* _WHAT TO WORK ON_
Among the entries below, only the lines starting at the one with "P201 pin 2: NET5 -> VCC" and ending at the one with "U210: NAND (in", both included, are to be printed exactly.

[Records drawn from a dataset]
++++

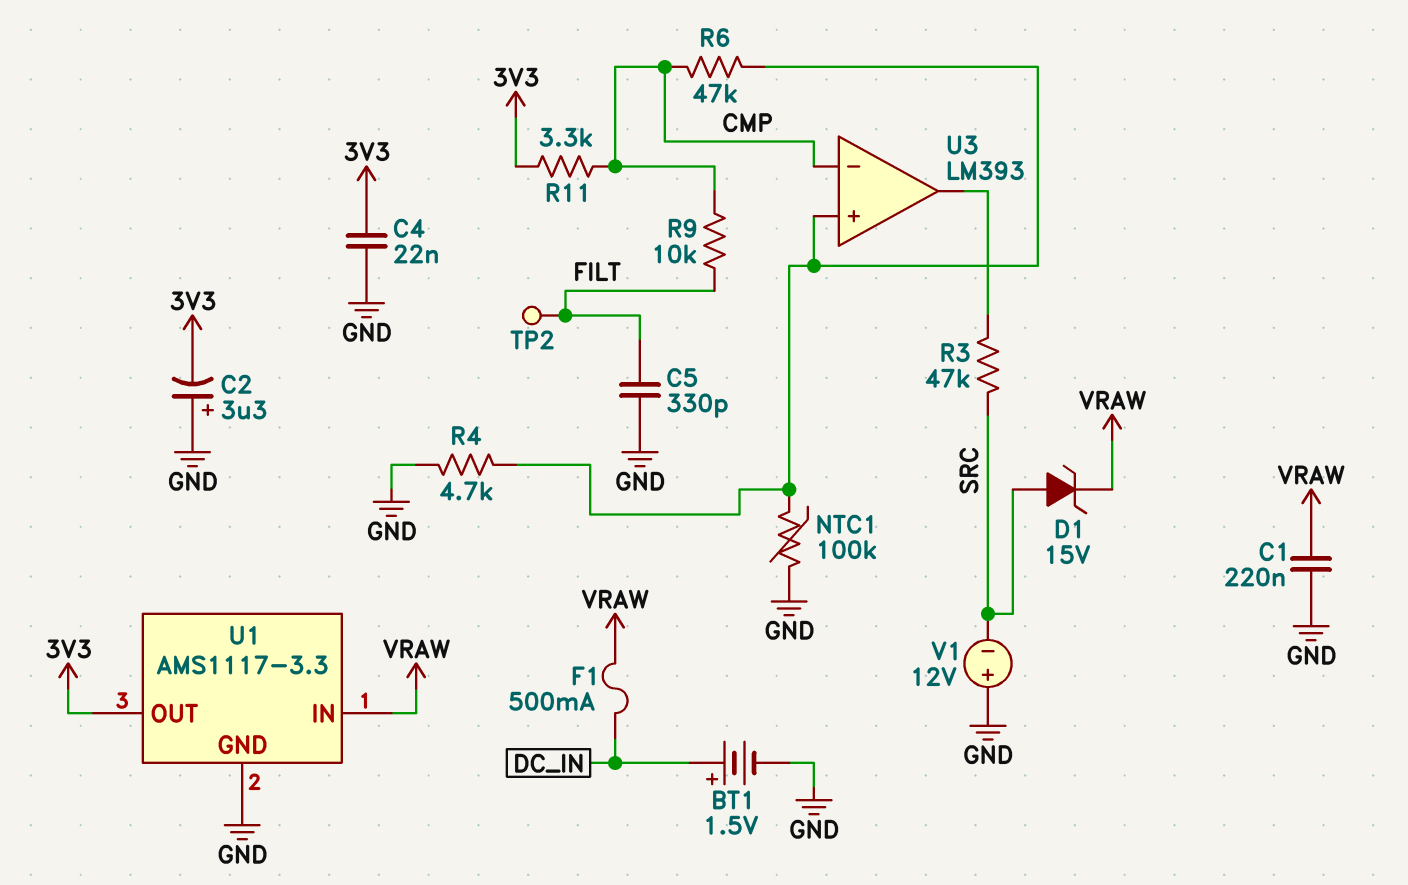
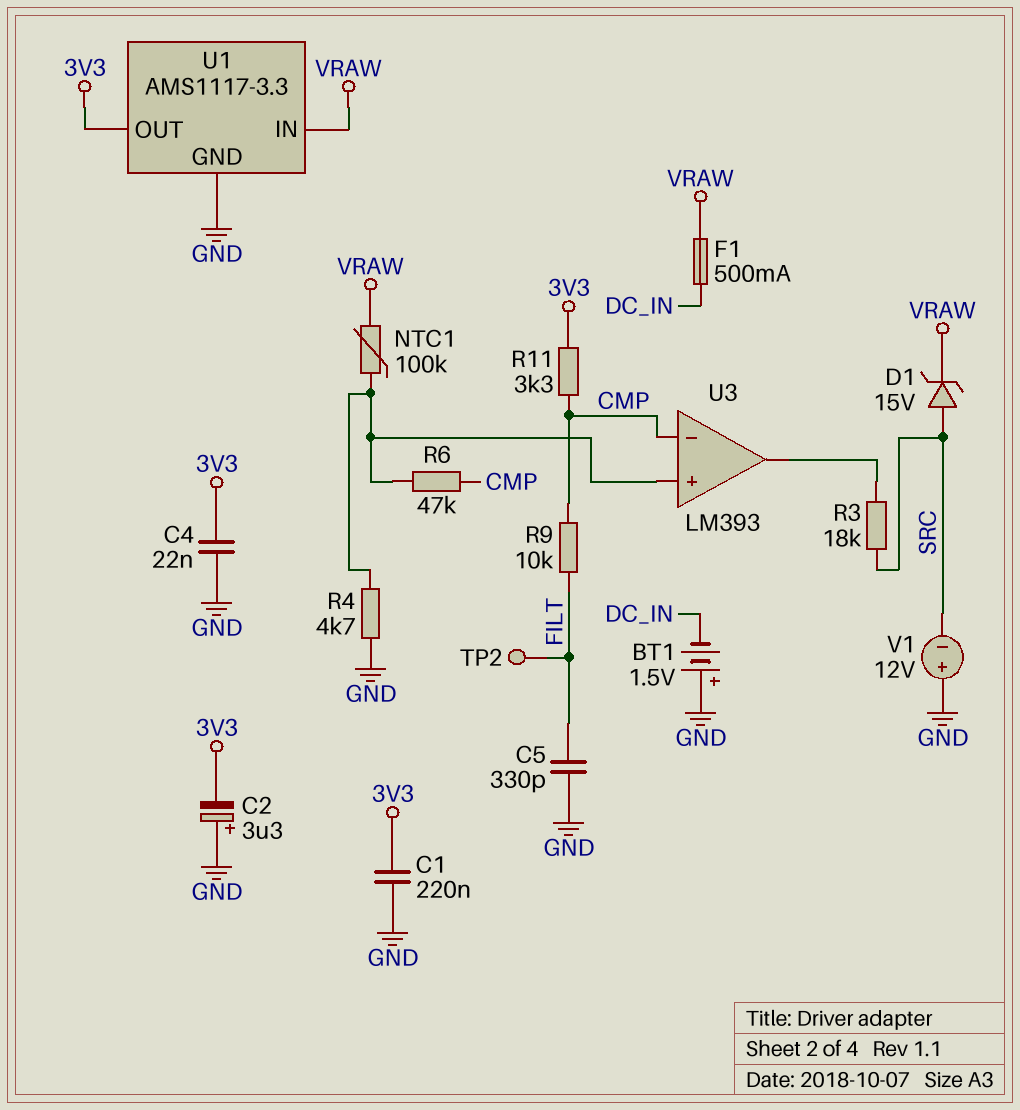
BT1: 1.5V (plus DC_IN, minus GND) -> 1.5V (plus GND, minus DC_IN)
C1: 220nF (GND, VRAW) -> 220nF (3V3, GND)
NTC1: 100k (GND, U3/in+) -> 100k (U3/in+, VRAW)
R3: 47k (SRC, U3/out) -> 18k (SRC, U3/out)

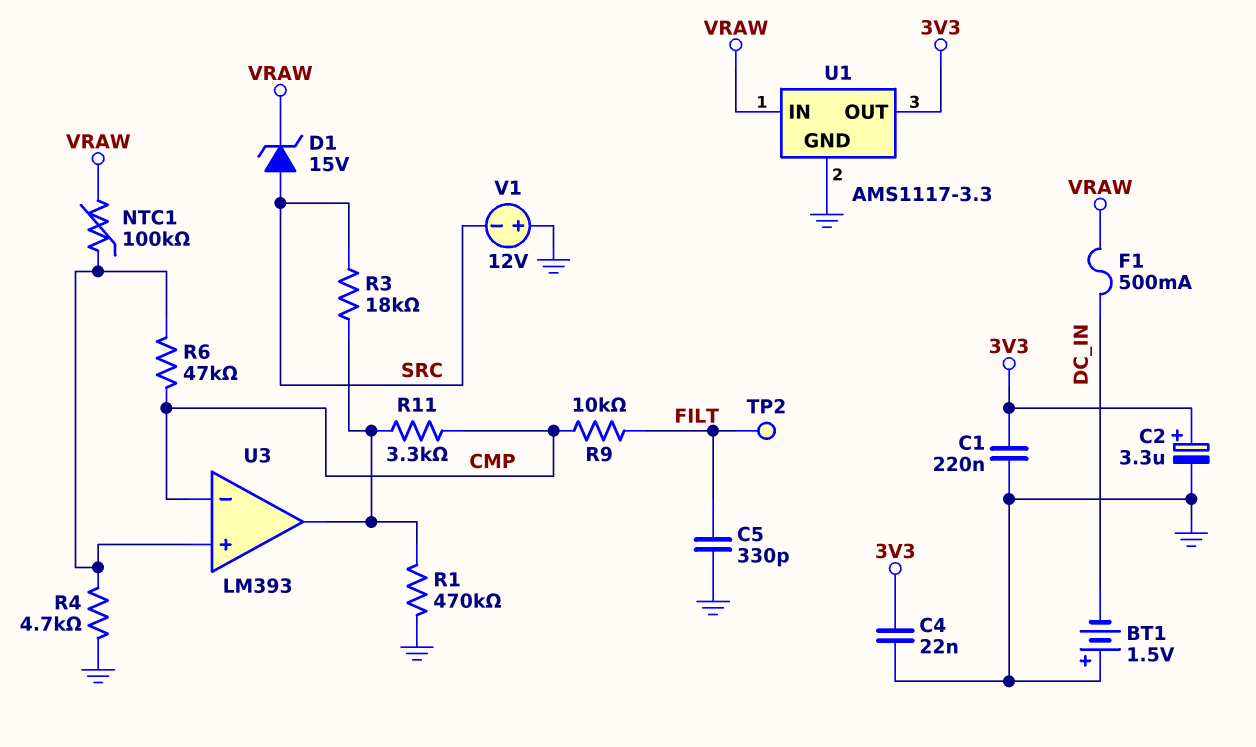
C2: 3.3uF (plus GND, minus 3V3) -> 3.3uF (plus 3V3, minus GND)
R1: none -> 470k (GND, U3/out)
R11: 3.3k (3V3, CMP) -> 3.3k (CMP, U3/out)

++++

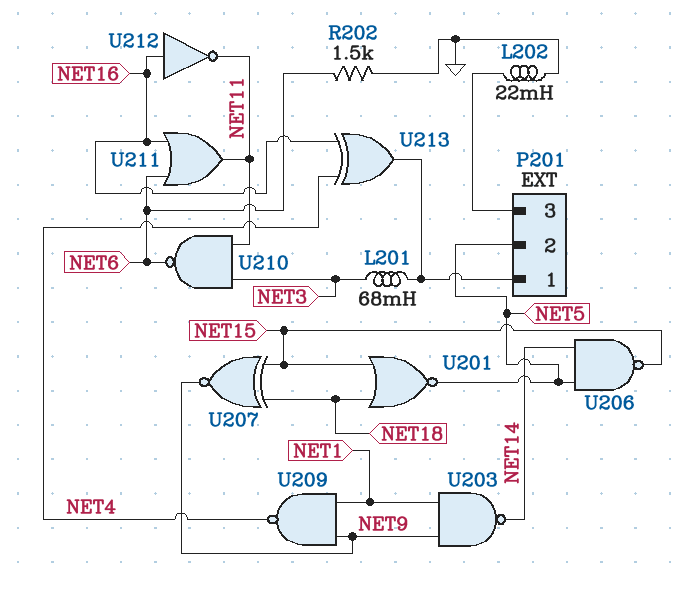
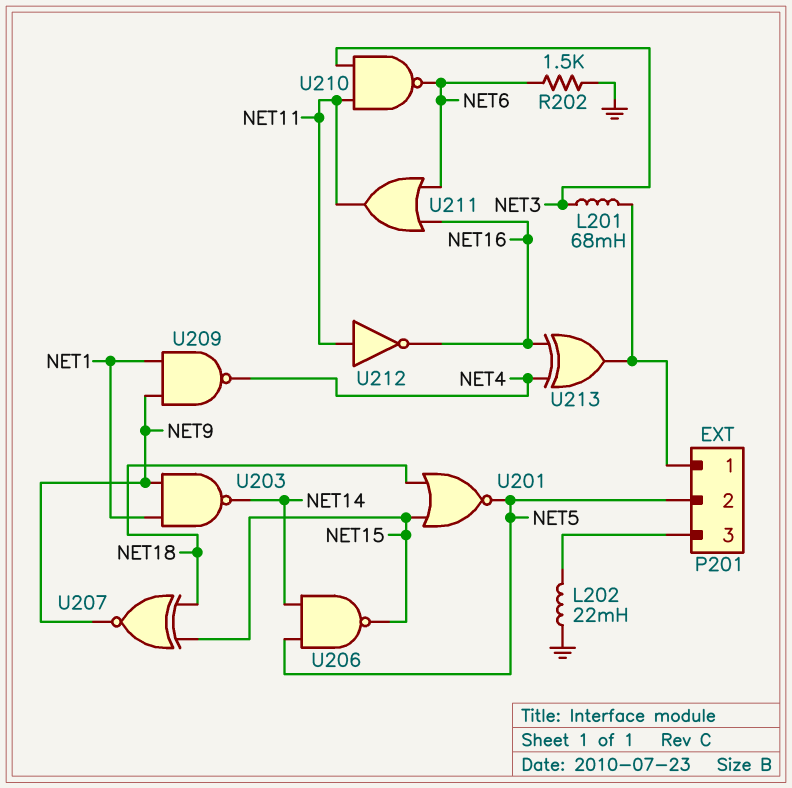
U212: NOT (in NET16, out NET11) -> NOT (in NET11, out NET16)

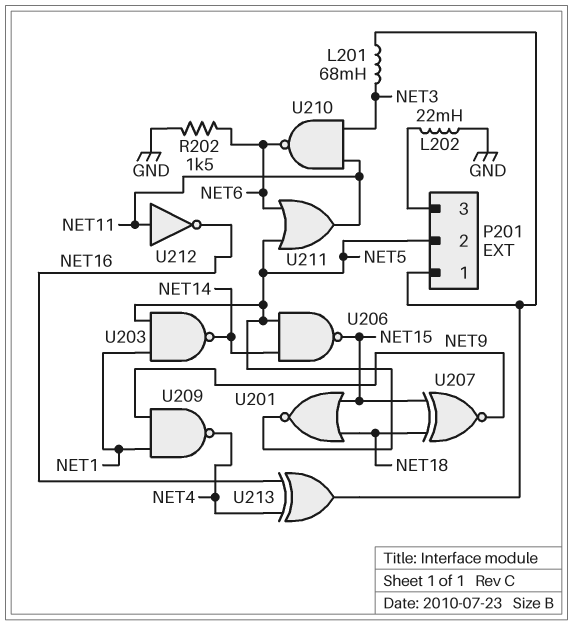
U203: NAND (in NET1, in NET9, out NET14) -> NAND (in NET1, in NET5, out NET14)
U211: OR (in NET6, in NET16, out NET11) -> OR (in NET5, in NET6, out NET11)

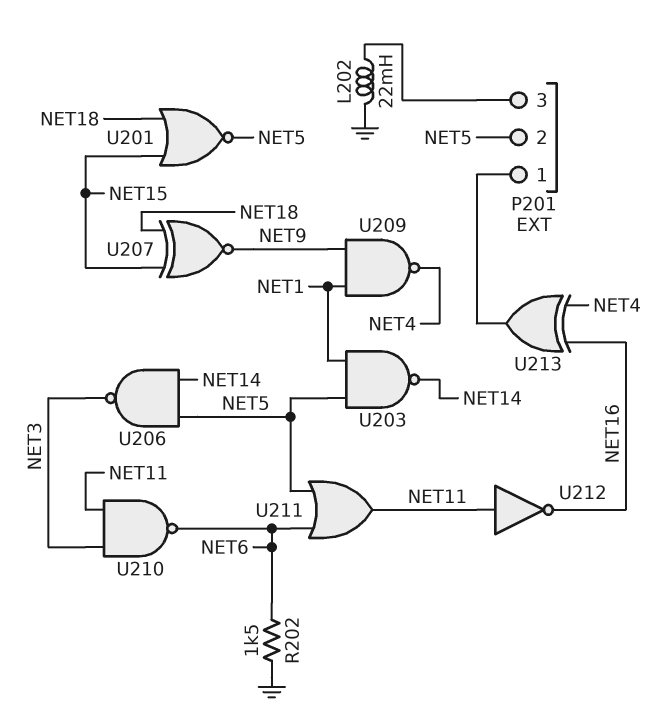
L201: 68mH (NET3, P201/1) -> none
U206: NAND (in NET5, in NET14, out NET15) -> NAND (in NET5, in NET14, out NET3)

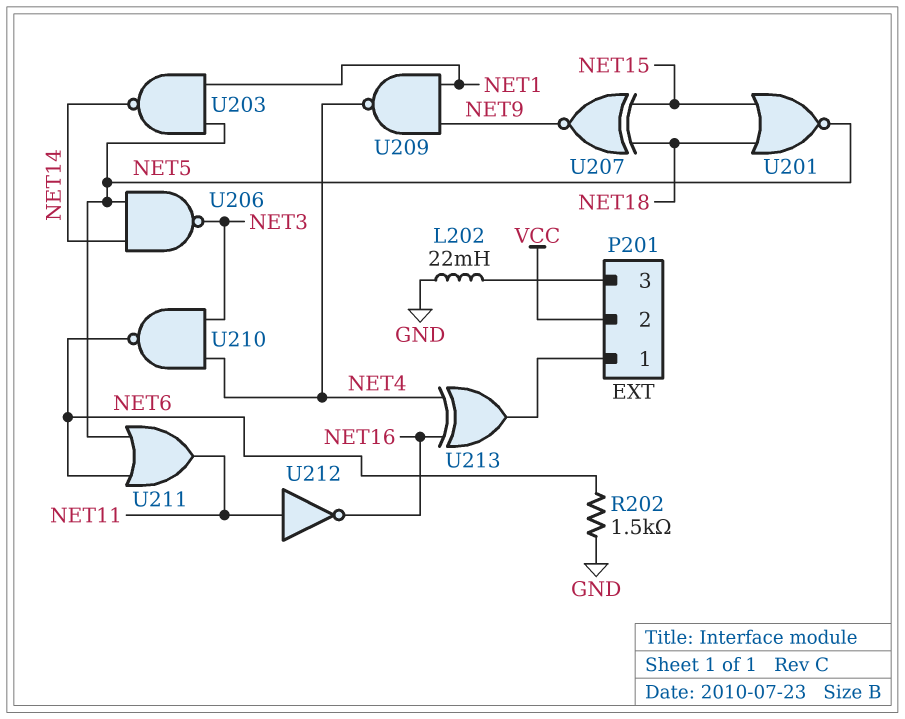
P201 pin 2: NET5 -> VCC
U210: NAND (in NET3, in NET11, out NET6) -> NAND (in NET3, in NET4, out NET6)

++++

* _TASK SOLUTION_
P201 pin 2: NET5 -> VCC
U210: NAND (in NET3, in NET11, out NET6) -> NAND (in NET3, in NET4, out NET6)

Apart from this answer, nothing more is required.